BEGIN
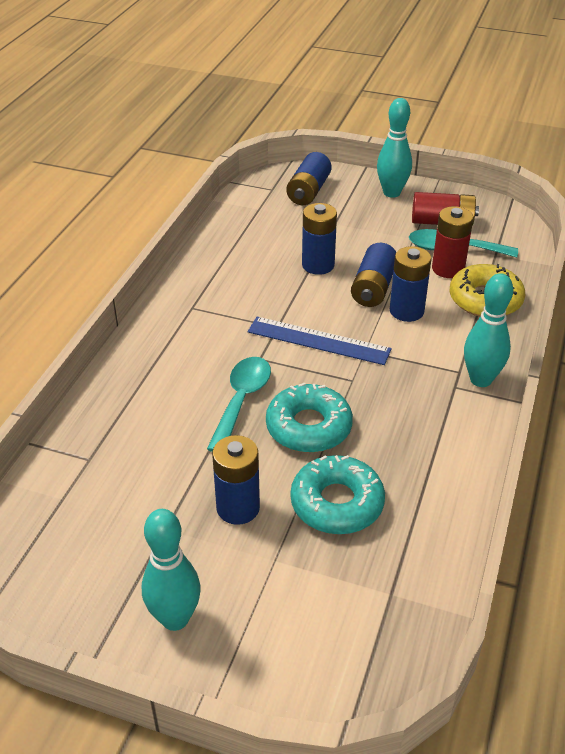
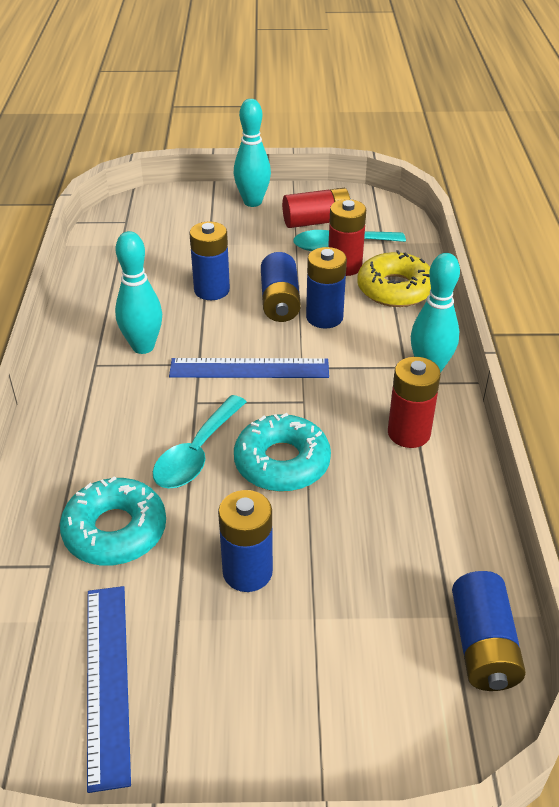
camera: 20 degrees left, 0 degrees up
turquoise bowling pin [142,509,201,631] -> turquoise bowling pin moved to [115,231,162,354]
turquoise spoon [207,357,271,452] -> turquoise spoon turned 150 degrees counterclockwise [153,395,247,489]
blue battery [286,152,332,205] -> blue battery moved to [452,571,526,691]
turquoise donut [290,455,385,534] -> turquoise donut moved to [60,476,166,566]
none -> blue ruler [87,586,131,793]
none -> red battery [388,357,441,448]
END
→ **What the task requires**
Give nothing but the count of lines in the listing above that hold the string "degrees".

→ **Result of the task**
2